TASK DETAILS
With no words added or dropped, transcribe the listing that follows.

DATASET CONTENT
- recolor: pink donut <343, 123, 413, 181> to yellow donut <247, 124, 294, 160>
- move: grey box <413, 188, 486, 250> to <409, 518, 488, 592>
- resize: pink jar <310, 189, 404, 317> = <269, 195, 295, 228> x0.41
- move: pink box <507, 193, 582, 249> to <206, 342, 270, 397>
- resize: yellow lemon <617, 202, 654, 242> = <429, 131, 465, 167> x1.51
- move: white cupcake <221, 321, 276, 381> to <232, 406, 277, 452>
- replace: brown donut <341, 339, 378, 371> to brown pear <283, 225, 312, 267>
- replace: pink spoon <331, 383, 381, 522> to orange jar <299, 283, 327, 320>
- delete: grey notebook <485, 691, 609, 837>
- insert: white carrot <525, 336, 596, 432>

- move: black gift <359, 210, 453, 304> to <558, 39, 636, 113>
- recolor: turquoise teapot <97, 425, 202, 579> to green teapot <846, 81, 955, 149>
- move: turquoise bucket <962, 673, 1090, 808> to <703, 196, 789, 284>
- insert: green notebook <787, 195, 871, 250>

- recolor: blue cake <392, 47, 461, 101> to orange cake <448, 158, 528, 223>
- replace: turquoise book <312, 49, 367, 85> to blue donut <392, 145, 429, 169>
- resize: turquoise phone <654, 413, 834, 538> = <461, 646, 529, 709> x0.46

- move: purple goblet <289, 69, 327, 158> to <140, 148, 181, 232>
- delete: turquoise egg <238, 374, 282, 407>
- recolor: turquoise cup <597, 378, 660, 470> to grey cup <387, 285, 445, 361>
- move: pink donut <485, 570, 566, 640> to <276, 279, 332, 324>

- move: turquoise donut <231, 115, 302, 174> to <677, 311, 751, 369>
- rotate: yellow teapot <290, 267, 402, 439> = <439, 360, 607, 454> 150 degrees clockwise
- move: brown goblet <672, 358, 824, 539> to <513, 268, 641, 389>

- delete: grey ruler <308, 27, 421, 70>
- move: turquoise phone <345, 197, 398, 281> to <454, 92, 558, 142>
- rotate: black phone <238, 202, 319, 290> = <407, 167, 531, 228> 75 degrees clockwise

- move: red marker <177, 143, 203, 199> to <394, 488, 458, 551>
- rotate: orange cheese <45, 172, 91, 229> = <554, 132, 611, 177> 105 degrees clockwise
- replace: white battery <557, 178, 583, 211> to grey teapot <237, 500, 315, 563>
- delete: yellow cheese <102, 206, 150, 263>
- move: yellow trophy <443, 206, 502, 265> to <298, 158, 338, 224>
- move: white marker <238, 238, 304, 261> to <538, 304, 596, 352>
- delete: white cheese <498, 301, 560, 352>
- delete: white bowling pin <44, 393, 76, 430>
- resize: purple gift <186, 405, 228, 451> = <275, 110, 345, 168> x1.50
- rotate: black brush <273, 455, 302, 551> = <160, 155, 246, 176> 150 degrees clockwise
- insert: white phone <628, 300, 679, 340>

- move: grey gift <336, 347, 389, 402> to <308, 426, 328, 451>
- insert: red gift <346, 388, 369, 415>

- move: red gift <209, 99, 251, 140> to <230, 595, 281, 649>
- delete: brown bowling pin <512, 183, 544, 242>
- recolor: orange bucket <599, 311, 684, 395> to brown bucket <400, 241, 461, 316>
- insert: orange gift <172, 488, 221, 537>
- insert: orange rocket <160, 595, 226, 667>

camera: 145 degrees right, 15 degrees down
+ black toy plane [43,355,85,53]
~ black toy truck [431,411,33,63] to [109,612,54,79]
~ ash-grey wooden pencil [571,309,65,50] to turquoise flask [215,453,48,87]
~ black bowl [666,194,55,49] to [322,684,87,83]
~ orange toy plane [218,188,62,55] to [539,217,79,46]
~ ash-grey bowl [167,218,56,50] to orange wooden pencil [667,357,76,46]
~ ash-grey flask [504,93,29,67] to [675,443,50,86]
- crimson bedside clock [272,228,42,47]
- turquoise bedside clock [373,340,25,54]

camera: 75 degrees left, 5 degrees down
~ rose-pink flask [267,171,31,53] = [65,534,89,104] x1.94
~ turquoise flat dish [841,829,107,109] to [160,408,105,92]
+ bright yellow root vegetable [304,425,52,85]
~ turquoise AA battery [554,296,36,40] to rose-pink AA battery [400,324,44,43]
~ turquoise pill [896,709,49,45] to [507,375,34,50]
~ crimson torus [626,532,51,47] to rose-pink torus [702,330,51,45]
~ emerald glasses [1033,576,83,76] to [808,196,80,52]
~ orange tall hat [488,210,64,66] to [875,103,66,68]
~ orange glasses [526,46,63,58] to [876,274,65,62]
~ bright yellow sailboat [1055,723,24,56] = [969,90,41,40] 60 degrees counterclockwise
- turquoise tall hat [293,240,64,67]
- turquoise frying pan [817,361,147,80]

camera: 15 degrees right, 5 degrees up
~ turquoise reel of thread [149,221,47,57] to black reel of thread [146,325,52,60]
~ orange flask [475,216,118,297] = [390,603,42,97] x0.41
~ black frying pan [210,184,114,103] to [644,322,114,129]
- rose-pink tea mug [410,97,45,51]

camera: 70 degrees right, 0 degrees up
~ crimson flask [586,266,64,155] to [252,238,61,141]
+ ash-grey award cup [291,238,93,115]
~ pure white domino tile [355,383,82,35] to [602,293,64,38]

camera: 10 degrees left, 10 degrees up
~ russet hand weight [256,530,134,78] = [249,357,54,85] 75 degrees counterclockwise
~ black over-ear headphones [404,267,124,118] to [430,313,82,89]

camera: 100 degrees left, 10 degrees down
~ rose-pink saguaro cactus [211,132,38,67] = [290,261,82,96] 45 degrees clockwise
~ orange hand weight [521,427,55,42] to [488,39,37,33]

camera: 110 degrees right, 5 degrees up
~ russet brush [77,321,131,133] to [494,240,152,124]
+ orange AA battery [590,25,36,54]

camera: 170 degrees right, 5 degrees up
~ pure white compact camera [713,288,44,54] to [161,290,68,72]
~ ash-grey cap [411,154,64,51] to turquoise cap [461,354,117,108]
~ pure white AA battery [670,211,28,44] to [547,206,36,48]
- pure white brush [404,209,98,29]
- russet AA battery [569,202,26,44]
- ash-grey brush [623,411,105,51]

TASK ANSWER
- recolor: pink donut <343, 123, 413, 181> to yellow donut <247, 124, 294, 160>
- move: grey box <413, 188, 486, 250> to <409, 518, 488, 592>
- resize: pink jar <310, 189, 404, 317> = <269, 195, 295, 228> x0.41
- move: pink box <507, 193, 582, 249> to <206, 342, 270, 397>
- resize: yellow lemon <617, 202, 654, 242> = <429, 131, 465, 167> x1.51
- move: white cupcake <221, 321, 276, 381> to <232, 406, 277, 452>
- replace: brown donut <341, 339, 378, 371> to brown pear <283, 225, 312, 267>
- replace: pink spoon <331, 383, 381, 522> to orange jar <299, 283, 327, 320>
- delete: grey notebook <485, 691, 609, 837>
- insert: white carrot <525, 336, 596, 432>

- move: black gift <359, 210, 453, 304> to <558, 39, 636, 113>
- recolor: turquoise teapot <97, 425, 202, 579> to green teapot <846, 81, 955, 149>
- move: turquoise bucket <962, 673, 1090, 808> to <703, 196, 789, 284>
- insert: green notebook <787, 195, 871, 250>

- recolor: blue cake <392, 47, 461, 101> to orange cake <448, 158, 528, 223>
- replace: turquoise book <312, 49, 367, 85> to blue donut <392, 145, 429, 169>
- resize: turquoise phone <654, 413, 834, 538> = <461, 646, 529, 709> x0.46

- move: purple goblet <289, 69, 327, 158> to <140, 148, 181, 232>
- delete: turquoise egg <238, 374, 282, 407>
- recolor: turquoise cup <597, 378, 660, 470> to grey cup <387, 285, 445, 361>
- move: pink donut <485, 570, 566, 640> to <276, 279, 332, 324>

- move: turquoise donut <231, 115, 302, 174> to <677, 311, 751, 369>
- rotate: yellow teapot <290, 267, 402, 439> = <439, 360, 607, 454> 150 degrees clockwise
- move: brown goblet <672, 358, 824, 539> to <513, 268, 641, 389>

- delete: grey ruler <308, 27, 421, 70>
- move: turquoise phone <345, 197, 398, 281> to <454, 92, 558, 142>
- rotate: black phone <238, 202, 319, 290> = <407, 167, 531, 228> 75 degrees clockwise

- move: red marker <177, 143, 203, 199> to <394, 488, 458, 551>
- rotate: orange cheese <45, 172, 91, 229> = <554, 132, 611, 177> 105 degrees clockwise
- replace: white battery <557, 178, 583, 211> to grey teapot <237, 500, 315, 563>
- delete: yellow cheese <102, 206, 150, 263>
- move: yellow trophy <443, 206, 502, 265> to <298, 158, 338, 224>
- move: white marker <238, 238, 304, 261> to <538, 304, 596, 352>
- delete: white cheese <498, 301, 560, 352>
- delete: white bowling pin <44, 393, 76, 430>
- resize: purple gift <186, 405, 228, 451> = <275, 110, 345, 168> x1.50
- rotate: black brush <273, 455, 302, 551> = <160, 155, 246, 176> 150 degrees clockwise
- insert: white phone <628, 300, 679, 340>

- move: grey gift <336, 347, 389, 402> to <308, 426, 328, 451>
- insert: red gift <346, 388, 369, 415>

- move: red gift <209, 99, 251, 140> to <230, 595, 281, 649>
- delete: brown bowling pin <512, 183, 544, 242>
- recolor: orange bucket <599, 311, 684, 395> to brown bucket <400, 241, 461, 316>
- insert: orange gift <172, 488, 221, 537>
- insert: orange rocket <160, 595, 226, 667>

camera: 145 degrees right, 15 degrees down
+ black toy plane [43,355,85,53]
~ black toy truck [431,411,33,63] to [109,612,54,79]
~ ash-grey wooden pencil [571,309,65,50] to turquoise flask [215,453,48,87]
~ black bowl [666,194,55,49] to [322,684,87,83]
~ orange toy plane [218,188,62,55] to [539,217,79,46]
~ ash-grey bowl [167,218,56,50] to orange wooden pencil [667,357,76,46]
~ ash-grey flask [504,93,29,67] to [675,443,50,86]
- crimson bedside clock [272,228,42,47]
- turquoise bedside clock [373,340,25,54]

camera: 75 degrees left, 5 degrees down
~ rose-pink flask [267,171,31,53] = [65,534,89,104] x1.94
~ turquoise flat dish [841,829,107,109] to [160,408,105,92]
+ bright yellow root vegetable [304,425,52,85]
~ turquoise AA battery [554,296,36,40] to rose-pink AA battery [400,324,44,43]
~ turquoise pill [896,709,49,45] to [507,375,34,50]
~ crimson torus [626,532,51,47] to rose-pink torus [702,330,51,45]
~ emerald glasses [1033,576,83,76] to [808,196,80,52]
~ orange tall hat [488,210,64,66] to [875,103,66,68]
~ orange glasses [526,46,63,58] to [876,274,65,62]
~ bright yellow sailboat [1055,723,24,56] = [969,90,41,40] 60 degrees counterclockwise
- turquoise tall hat [293,240,64,67]
- turquoise frying pan [817,361,147,80]

camera: 15 degrees right, 5 degrees up
~ turquoise reel of thread [149,221,47,57] to black reel of thread [146,325,52,60]
~ orange flask [475,216,118,297] = [390,603,42,97] x0.41
~ black frying pan [210,184,114,103] to [644,322,114,129]
- rose-pink tea mug [410,97,45,51]

camera: 70 degrees right, 0 degrees up
~ crimson flask [586,266,64,155] to [252,238,61,141]
+ ash-grey award cup [291,238,93,115]
~ pure white domino tile [355,383,82,35] to [602,293,64,38]

camera: 10 degrees left, 10 degrees up
~ russet hand weight [256,530,134,78] = [249,357,54,85] 75 degrees counterclockwise
~ black over-ear headphones [404,267,124,118] to [430,313,82,89]

camera: 100 degrees left, 10 degrees down
~ rose-pink saguaro cactus [211,132,38,67] = [290,261,82,96] 45 degrees clockwise
~ orange hand weight [521,427,55,42] to [488,39,37,33]

camera: 110 degrees right, 5 degrees up
~ russet brush [77,321,131,133] to [494,240,152,124]
+ orange AA battery [590,25,36,54]

camera: 170 degrees right, 5 degrees up
~ pure white compact camera [713,288,44,54] to [161,290,68,72]
~ ash-grey cap [411,154,64,51] to turquoise cap [461,354,117,108]
~ pure white AA battery [670,211,28,44] to [547,206,36,48]
- pure white brush [404,209,98,29]
- russet AA battery [569,202,26,44]
- ash-grey brush [623,411,105,51]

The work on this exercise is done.